··· Entries shown

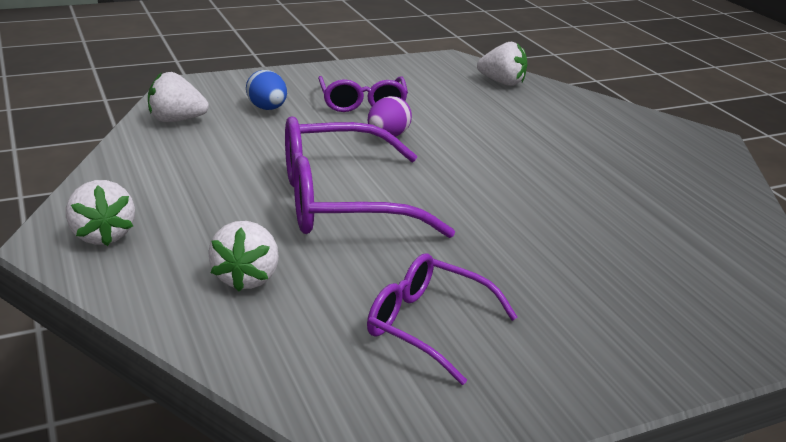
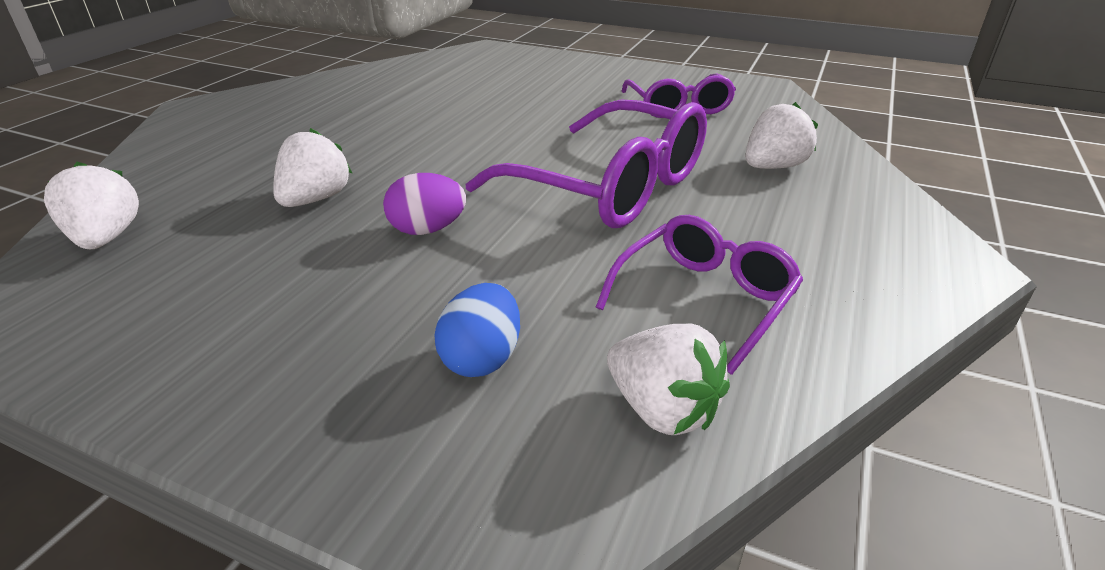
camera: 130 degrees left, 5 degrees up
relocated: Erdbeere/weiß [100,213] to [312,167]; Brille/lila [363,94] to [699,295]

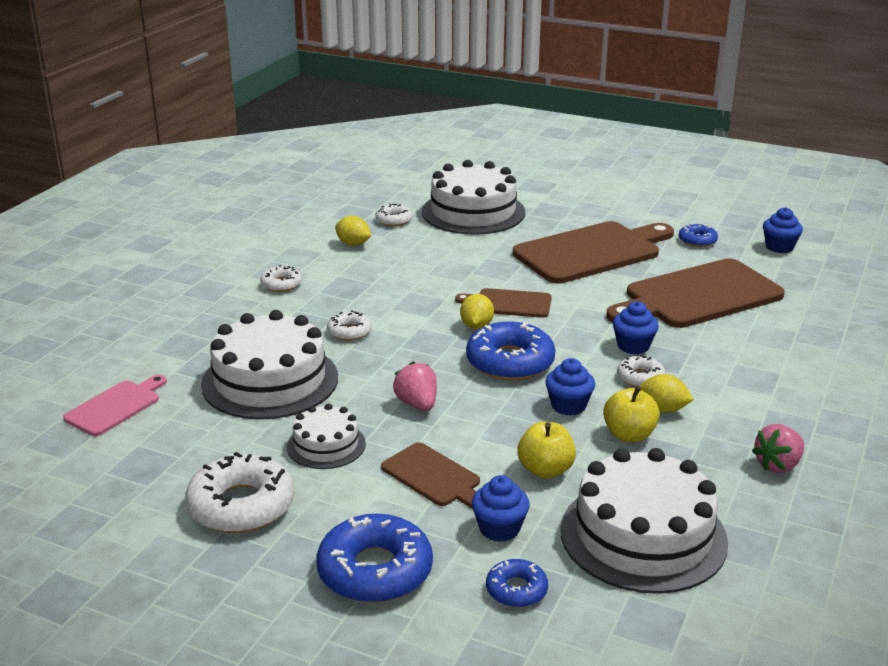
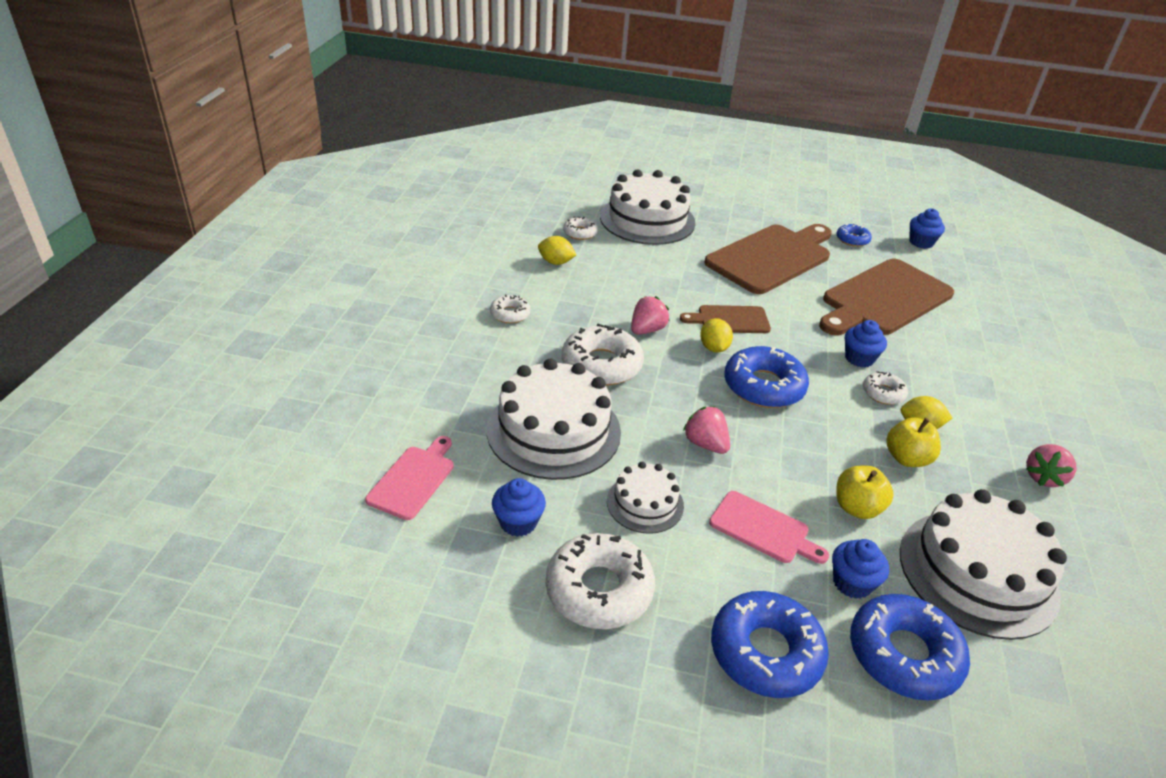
camera: 15 degrees left, 10 degrees up
appeared: Erdbeere/rosa [650,315]
relocated: Muffin/blau [570,387] to [519,507]
colour: Schneidebrett/braun [430,475] to Schneidebrett/rosa [769,527]
size: Donut/weiß [349,326] = [603,354] x1.90; Donut/blau [517,583] = [910,647] x1.90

······

▸ Work order:
Without the pictures, reproduce every entry exactly as written.

▸ Exercise output:
camera: 130 degrees left, 5 degrees up
relocated: Erdbeere/weiß [100,213] to [312,167]; Brille/lila [363,94] to [699,295]

camera: 15 degrees left, 10 degrees up
appeared: Erdbeere/rosa [650,315]
relocated: Muffin/blau [570,387] to [519,507]
colour: Schneidebrett/braun [430,475] to Schneidebrett/rosa [769,527]
size: Donut/weiß [349,326] = [603,354] x1.90; Donut/blau [517,583] = [910,647] x1.90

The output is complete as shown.